▶ **Exercise description**:
Gather all lines in the records below that include the word "move".

▶ **Input data**:
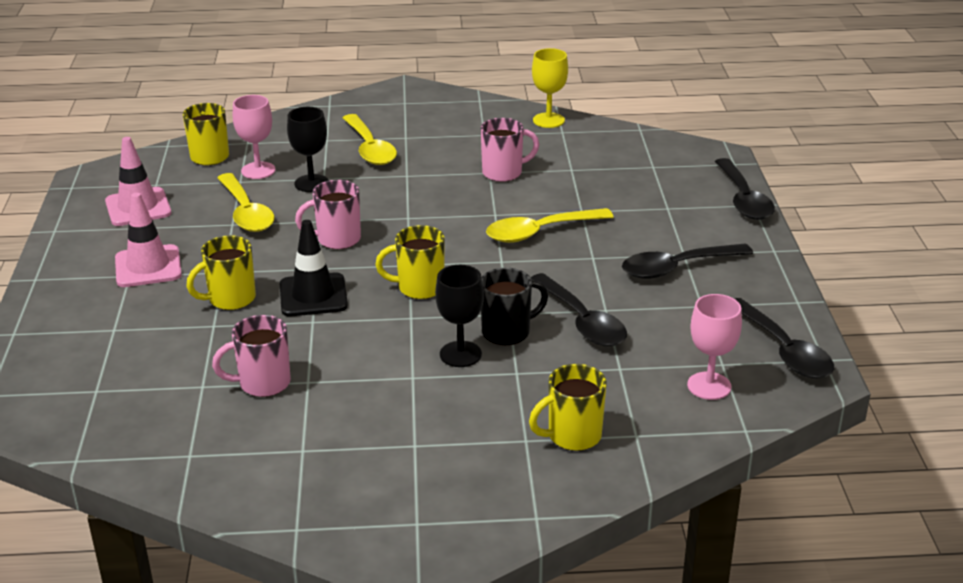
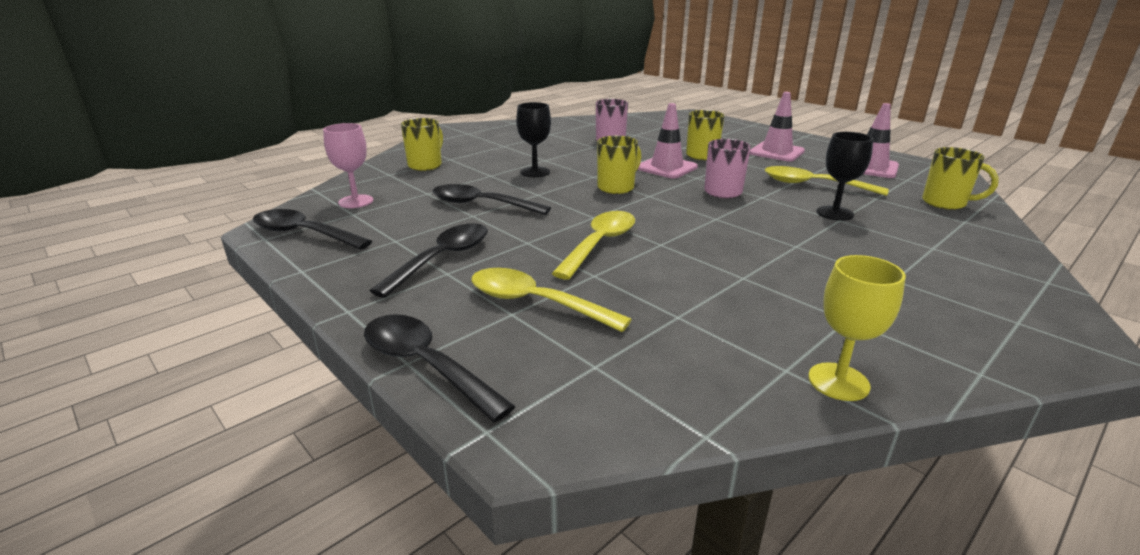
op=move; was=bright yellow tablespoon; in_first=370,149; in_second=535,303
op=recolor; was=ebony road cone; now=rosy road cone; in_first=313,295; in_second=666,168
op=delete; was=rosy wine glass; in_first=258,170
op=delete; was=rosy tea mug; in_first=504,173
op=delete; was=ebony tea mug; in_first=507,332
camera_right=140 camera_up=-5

---

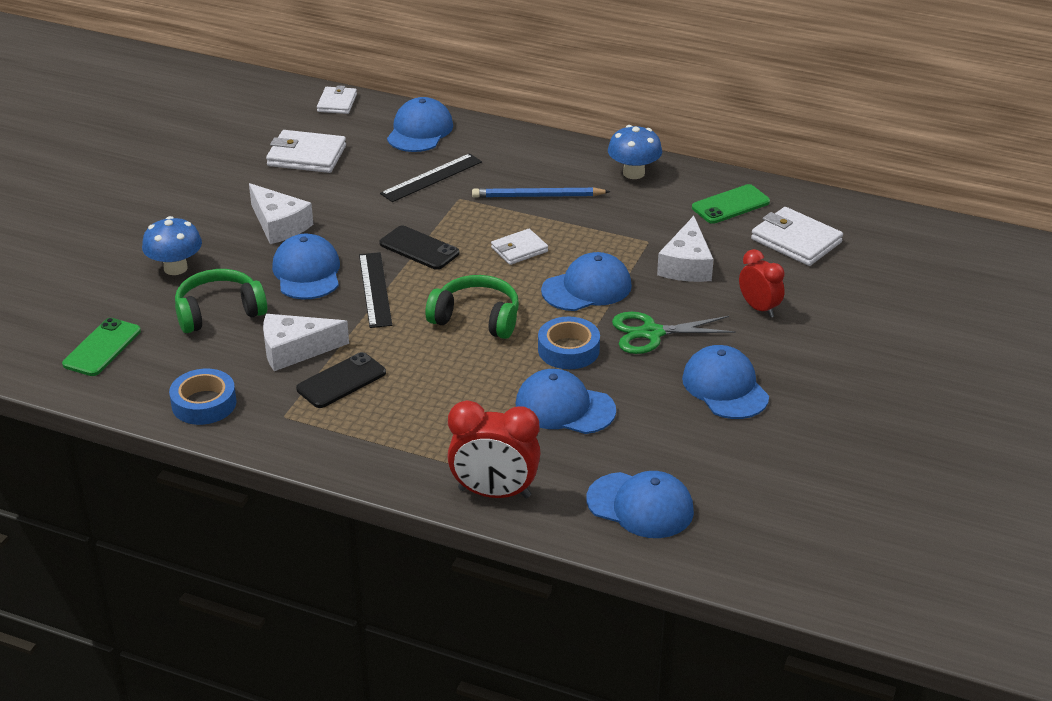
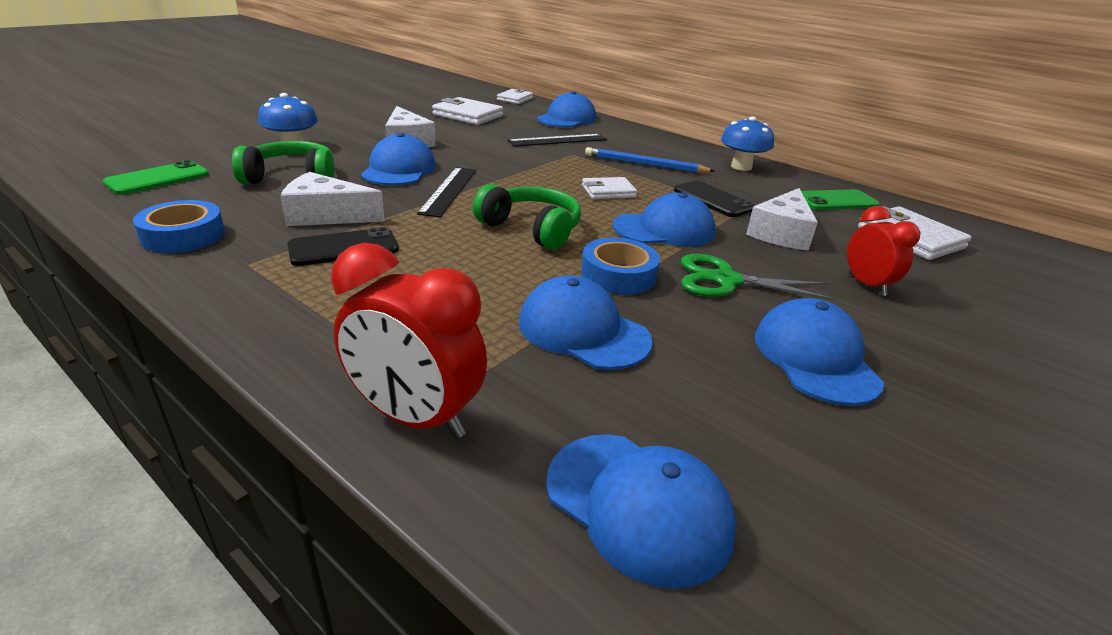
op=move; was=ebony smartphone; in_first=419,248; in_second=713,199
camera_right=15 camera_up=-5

* * *

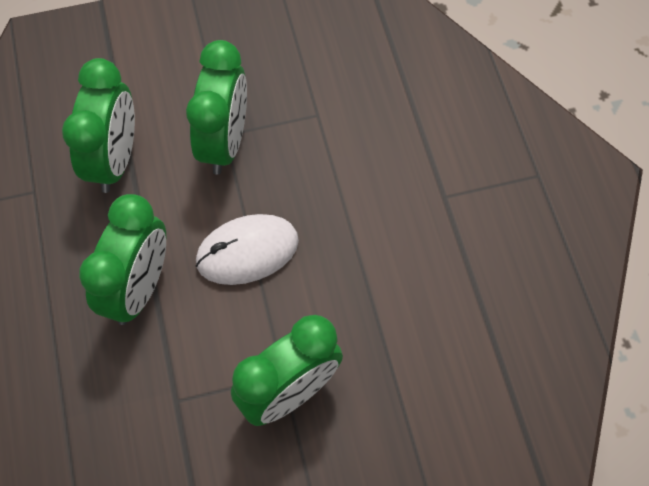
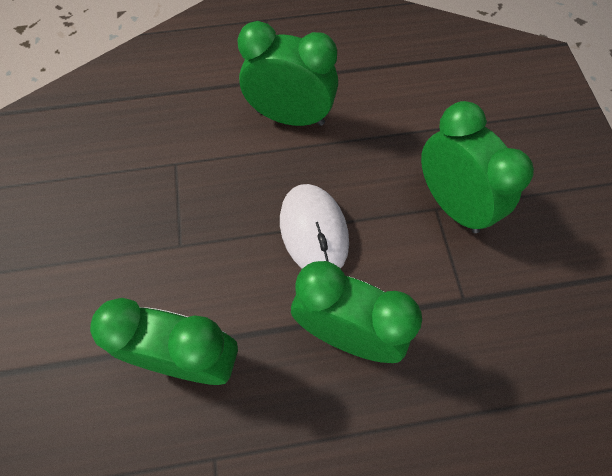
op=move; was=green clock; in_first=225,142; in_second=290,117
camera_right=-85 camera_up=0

▶ **Result of this task**:
op=move; was=bright yellow tablespoon; in_first=370,149; in_second=535,303
op=move; was=ebony smartphone; in_first=419,248; in_second=713,199
op=move; was=green clock; in_first=225,142; in_second=290,117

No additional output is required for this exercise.